* [What is required]: Below are several entries. Transcribe exactly those lines that fall from the one with "The LEAF-GREEN FLAT" through the one with "The second view gained the RUSSET", end lines included.

* [Data to process]:
______________________________

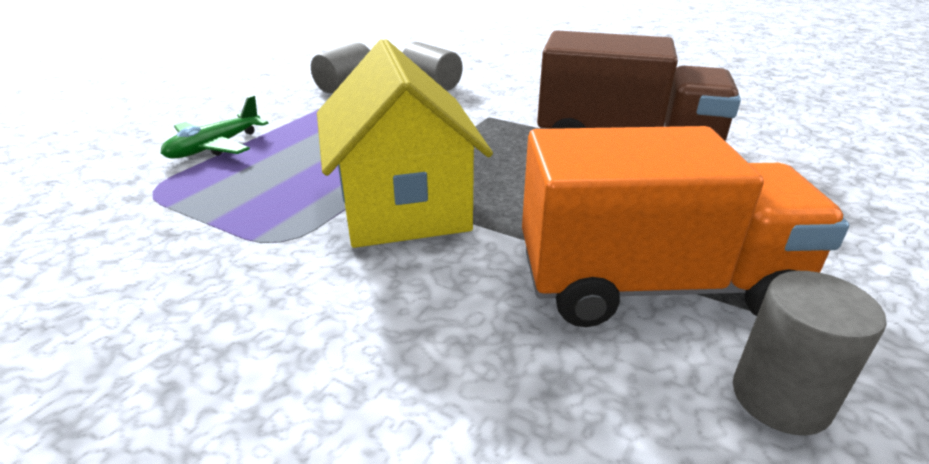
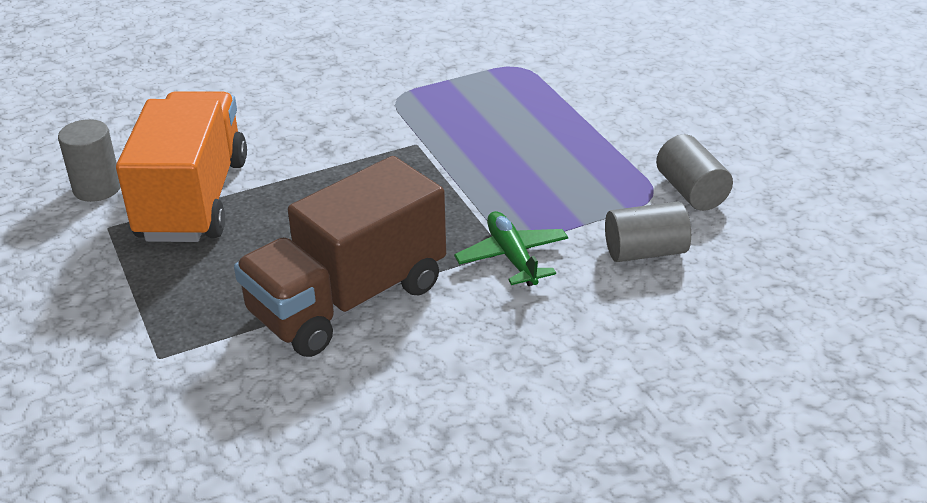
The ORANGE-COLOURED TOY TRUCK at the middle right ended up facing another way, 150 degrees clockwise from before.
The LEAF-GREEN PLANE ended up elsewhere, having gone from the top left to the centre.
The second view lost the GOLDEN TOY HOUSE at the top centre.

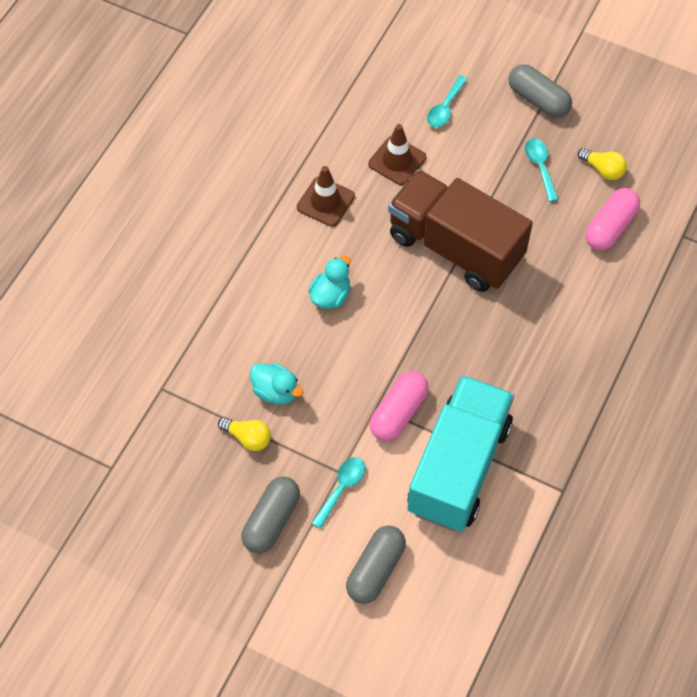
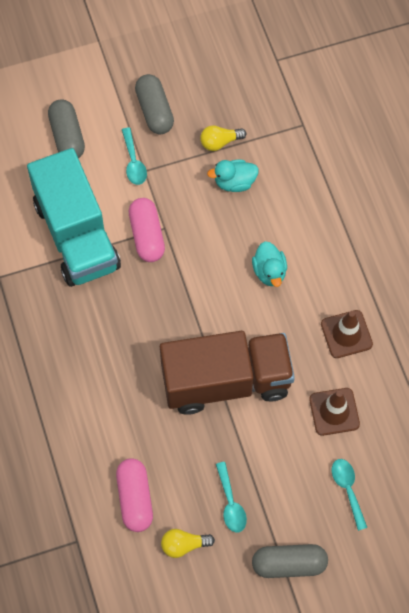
The AQUA SPOON (3rd from left in the first image) at the top right ended up facing another way, 45 degrees clockwise from before.

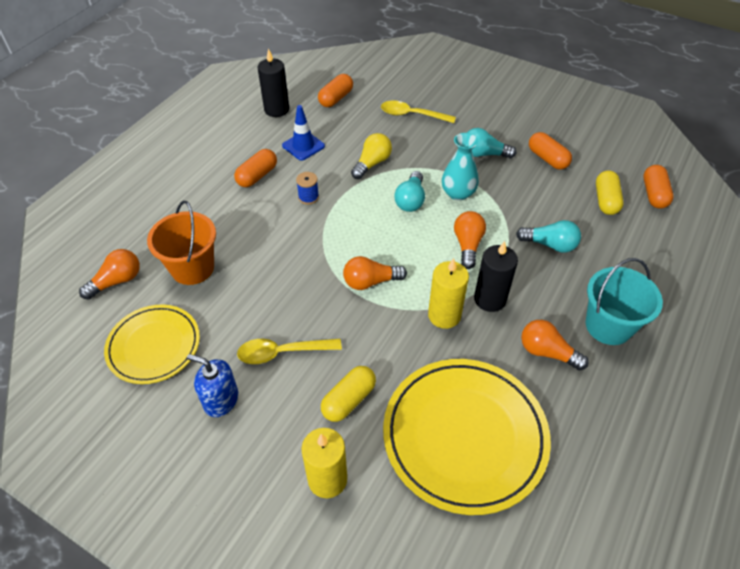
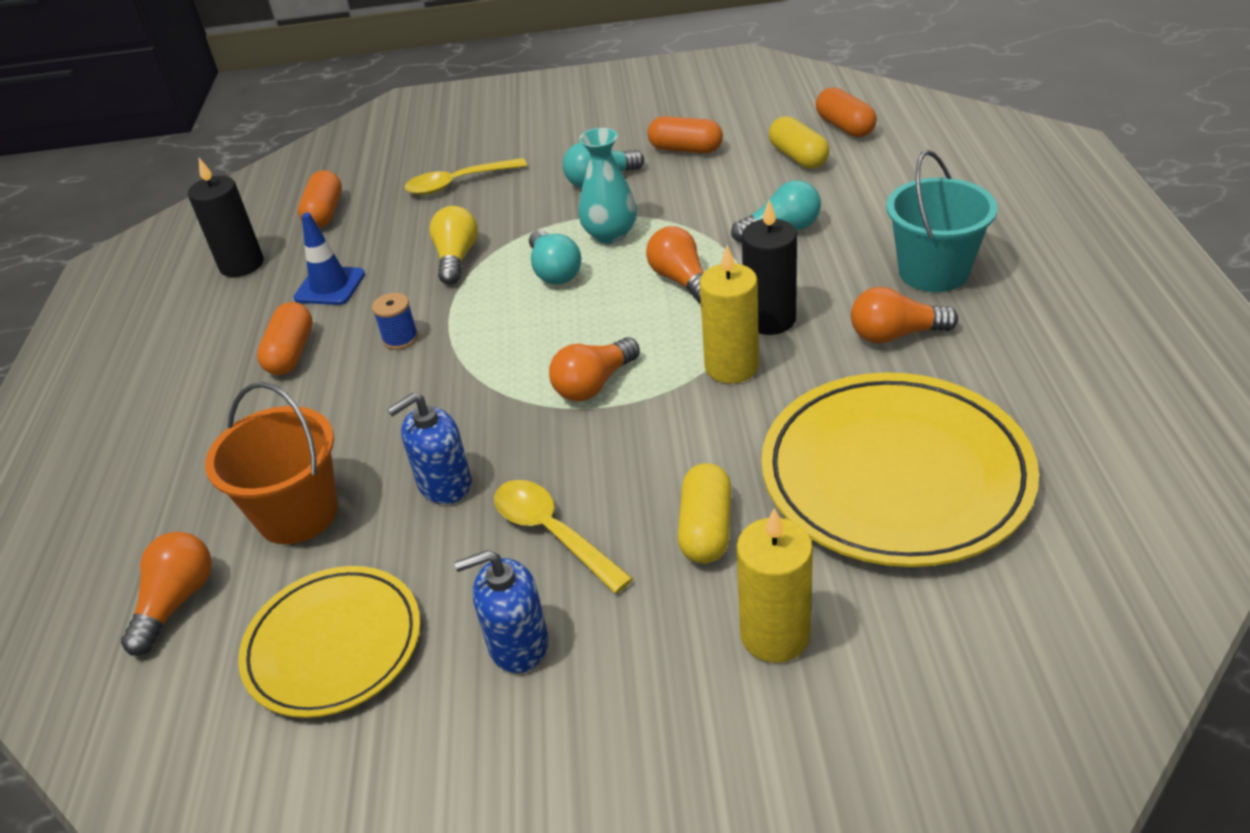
The second view gained the COBALT SOAP DISPENSER (1st from left) at the centre.
The GOLDEN SPOON (1st from left in the first image) at the centre ended up facing another way, 90 degrees clockwise from before.

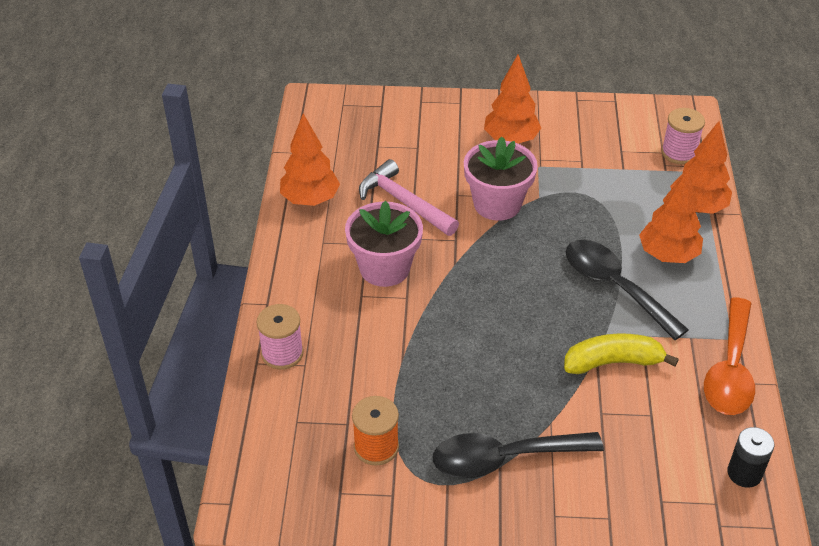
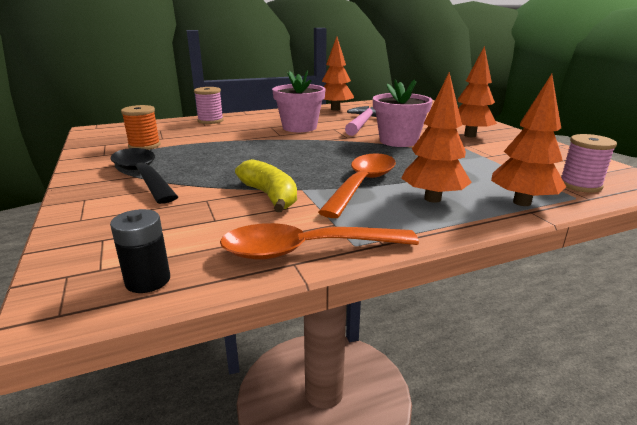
What was the JET-BLACK SPOON (2nd from left) at the middle right turned into the ORANGE-COLOURED SPOON (2nd from left) at the centre.

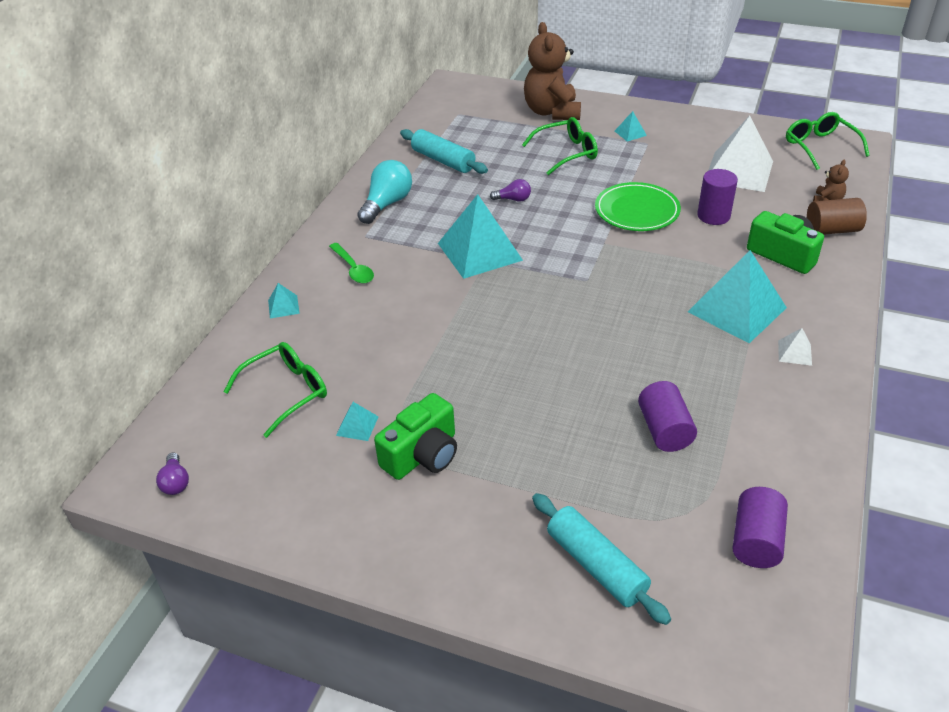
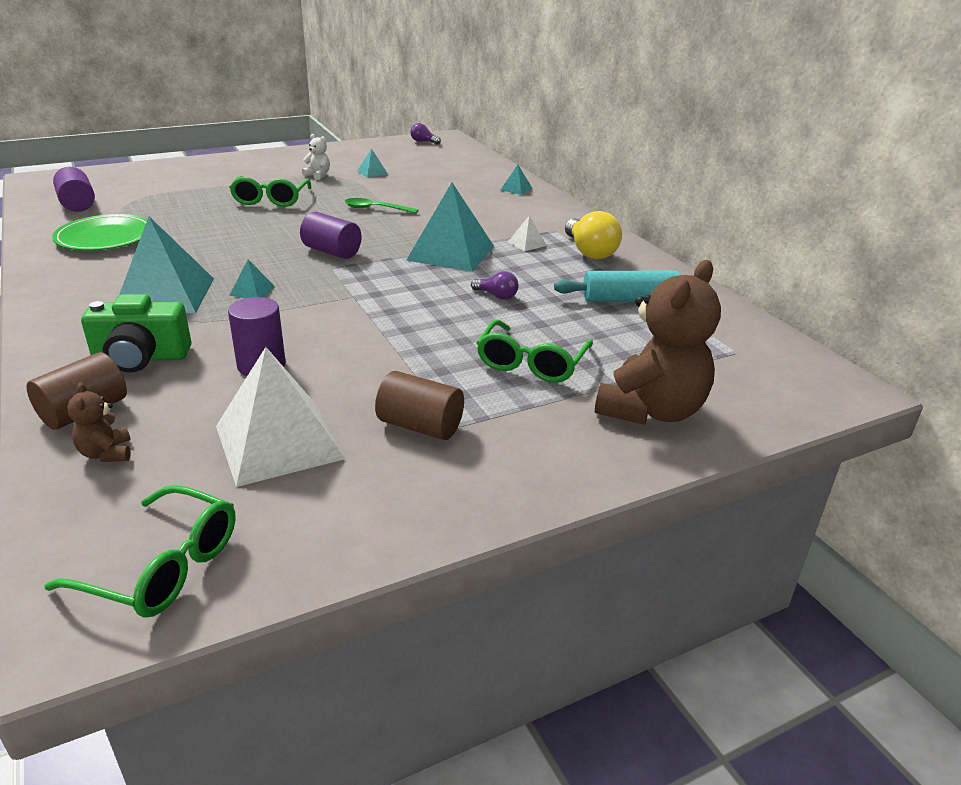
The LEAF-GREEN FLAT DISH ended up elsewhere, having gone from the top right to the top left.
The LEAF-GREEN GLASSES (1st from left in the first image) ended up elsewhere, having gone from the middle left to the top left.
The AQUA PYRAMID SHAPE (4th from left in the first image) ended up elsewhere, having gone from the top centre to the middle left.
The ROYAL PURPLE SOLID CYLINDER (1st from left in the first image) ended up elsewhere, having gone from the middle right to the top centre.
Where the LEAF-GREEN PHOTO CAMERA (1st from left) stood at the centre, the WHITE TEDDY BEAR came to stand at the top left.
The LEAF-GREEN SPOON ended up elsewhere, having gone from the centre to the top centre.
The second view gained the RUSSET SOLID CYLINDER (2nd from left) at the centre.
The ROYAL PURPLE LIGHTBULB (2nd from left) at the top centre ended up facing another way, 105 degrees counterclockwise from before.
The WHITE PYRAMID SHAPE (2nd from left) ended up elsewhere, having gone from the middle right to the top centre.
What was the AQUA LIGHTBULB at the top centre turned into the GOLDEN LIGHTBULB at the top centre.
The RUSSET TEDDY BEAR (1st from left in the first image) at the top centre ended up facing another way, 90 degrees clockwise from before.
The second view lost the AQUA DOUGH ROLLER (2nd from left) at the bottom centre.

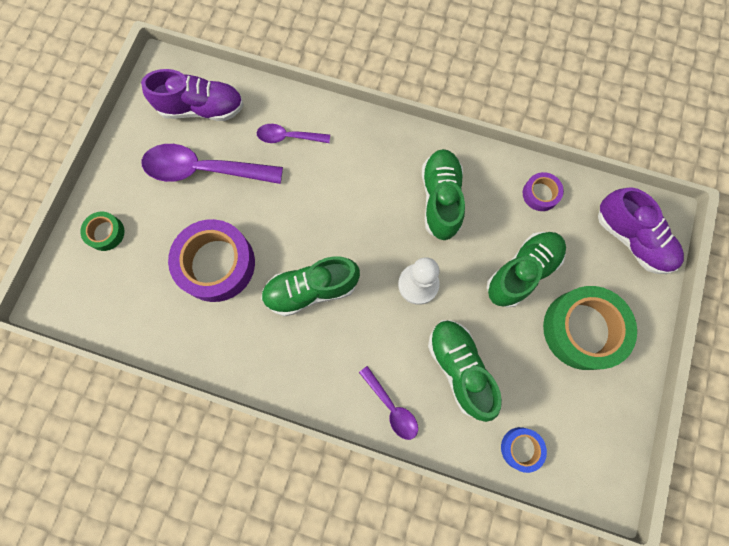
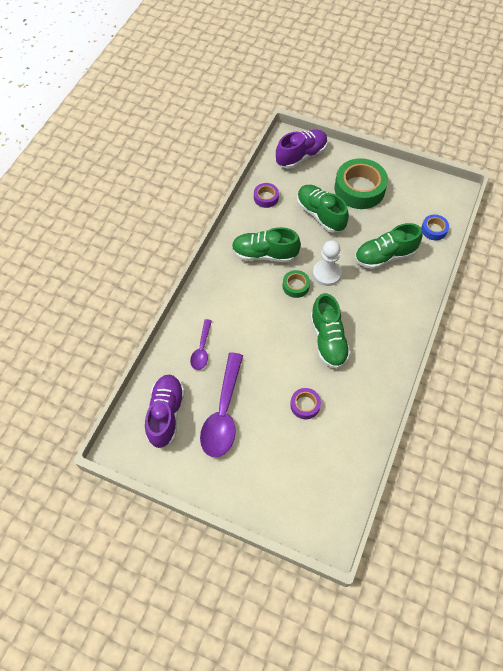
The LEAF-GREEN STICKY TAPE (1st from left) ended up elsewhere, having gone from the middle left to the centre.
The size of the ROYAL PURPLE STICKY TAPE (1st from left in the first image) at the middle left changed by a factor of 0.49.
The second view lost the ROYAL PURPLE SPOON (3rd from left) at the bottom centre.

______________________________

* [Output of the task]:
The LEAF-GREEN FLAT DISH ended up elsewhere, having gone from the top right to the top left.
The LEAF-GREEN GLASSES (1st from left in the first image) ended up elsewhere, having gone from the middle left to the top left.
The AQUA PYRAMID SHAPE (4th from left in the first image) ended up elsewhere, having gone from the top centre to the middle left.
The ROYAL PURPLE SOLID CYLINDER (1st from left in the first image) ended up elsewhere, having gone from the middle right to the top centre.
Where the LEAF-GREEN PHOTO CAMERA (1st from left) stood at the centre, the WHITE TEDDY BEAR came to stand at the top left.
The LEAF-GREEN SPOON ended up elsewhere, having gone from the centre to the top centre.
The second view gained the RUSSET SOLID CYLINDER (2nd from left) at the centre.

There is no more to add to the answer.